ABOUT THIS TASK: Entries follow. Give back exactly the lines starting at the one containing "ligazite (turquoise) <549,206>" and ending at the one containing "bomabisa (purple) <659,299>", and no other lines.

GIVEN DATA:
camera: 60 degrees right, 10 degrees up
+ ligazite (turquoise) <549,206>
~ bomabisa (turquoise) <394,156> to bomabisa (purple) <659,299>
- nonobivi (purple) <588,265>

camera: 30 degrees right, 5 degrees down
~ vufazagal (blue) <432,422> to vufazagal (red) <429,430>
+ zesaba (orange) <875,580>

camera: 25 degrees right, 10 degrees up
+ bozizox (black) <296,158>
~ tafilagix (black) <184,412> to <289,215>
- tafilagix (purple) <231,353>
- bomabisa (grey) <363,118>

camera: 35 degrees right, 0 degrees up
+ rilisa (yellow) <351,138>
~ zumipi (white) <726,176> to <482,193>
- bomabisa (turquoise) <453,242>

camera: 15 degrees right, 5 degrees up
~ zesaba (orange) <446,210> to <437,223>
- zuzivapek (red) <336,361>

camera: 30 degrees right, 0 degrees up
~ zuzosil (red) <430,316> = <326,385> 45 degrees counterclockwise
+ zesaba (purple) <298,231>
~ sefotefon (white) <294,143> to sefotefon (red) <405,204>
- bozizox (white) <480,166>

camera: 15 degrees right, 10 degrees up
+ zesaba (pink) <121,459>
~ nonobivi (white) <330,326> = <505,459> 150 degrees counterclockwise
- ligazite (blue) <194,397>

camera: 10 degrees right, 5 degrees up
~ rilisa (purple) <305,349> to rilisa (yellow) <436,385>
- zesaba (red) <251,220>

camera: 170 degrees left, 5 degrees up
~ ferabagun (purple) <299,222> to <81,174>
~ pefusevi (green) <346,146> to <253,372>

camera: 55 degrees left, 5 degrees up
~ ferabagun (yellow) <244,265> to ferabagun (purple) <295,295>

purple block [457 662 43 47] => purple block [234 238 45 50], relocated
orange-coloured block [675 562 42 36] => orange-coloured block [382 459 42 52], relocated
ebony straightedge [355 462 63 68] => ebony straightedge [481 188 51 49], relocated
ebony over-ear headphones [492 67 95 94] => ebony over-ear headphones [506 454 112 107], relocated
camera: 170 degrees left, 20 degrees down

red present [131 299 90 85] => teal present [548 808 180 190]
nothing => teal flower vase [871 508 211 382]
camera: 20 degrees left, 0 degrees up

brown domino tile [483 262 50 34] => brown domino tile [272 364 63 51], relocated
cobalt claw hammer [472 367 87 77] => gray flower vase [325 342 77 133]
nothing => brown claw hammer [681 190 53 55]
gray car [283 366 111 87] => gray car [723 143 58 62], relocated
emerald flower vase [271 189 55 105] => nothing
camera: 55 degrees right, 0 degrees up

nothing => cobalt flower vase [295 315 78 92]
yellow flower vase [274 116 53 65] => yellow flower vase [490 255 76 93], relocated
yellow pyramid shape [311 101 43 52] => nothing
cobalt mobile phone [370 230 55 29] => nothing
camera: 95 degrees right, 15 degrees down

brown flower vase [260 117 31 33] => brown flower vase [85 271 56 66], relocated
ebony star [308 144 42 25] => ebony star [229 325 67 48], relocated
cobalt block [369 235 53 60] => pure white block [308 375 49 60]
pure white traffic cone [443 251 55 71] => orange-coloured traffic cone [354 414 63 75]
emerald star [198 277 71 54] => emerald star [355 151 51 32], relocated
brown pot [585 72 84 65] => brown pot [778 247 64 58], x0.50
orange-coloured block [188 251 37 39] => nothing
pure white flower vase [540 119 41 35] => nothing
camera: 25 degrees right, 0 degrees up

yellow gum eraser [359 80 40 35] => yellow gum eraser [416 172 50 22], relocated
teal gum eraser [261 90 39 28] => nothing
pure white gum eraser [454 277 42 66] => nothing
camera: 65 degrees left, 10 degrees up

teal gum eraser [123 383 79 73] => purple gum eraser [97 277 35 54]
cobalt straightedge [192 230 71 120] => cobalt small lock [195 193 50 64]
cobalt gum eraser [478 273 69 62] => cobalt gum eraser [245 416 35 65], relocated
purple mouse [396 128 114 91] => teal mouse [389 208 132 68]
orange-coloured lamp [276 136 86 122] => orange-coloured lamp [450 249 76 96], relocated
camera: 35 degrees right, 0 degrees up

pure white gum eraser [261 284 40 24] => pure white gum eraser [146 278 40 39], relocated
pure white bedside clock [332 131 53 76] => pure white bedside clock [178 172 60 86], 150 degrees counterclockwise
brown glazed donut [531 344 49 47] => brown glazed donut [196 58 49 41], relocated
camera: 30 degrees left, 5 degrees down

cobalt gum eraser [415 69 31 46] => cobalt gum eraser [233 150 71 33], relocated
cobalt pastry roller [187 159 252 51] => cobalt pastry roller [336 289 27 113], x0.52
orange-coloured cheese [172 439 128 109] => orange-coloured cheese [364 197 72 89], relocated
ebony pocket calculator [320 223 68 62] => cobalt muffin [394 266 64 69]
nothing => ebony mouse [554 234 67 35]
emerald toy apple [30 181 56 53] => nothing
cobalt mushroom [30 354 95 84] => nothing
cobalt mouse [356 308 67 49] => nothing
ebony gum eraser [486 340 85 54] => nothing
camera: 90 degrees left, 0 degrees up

COMPLETED EXERCISE:
+ ligazite (turquoise) <549,206>
~ bomabisa (turquoise) <394,156> to bomabisa (purple) <659,299>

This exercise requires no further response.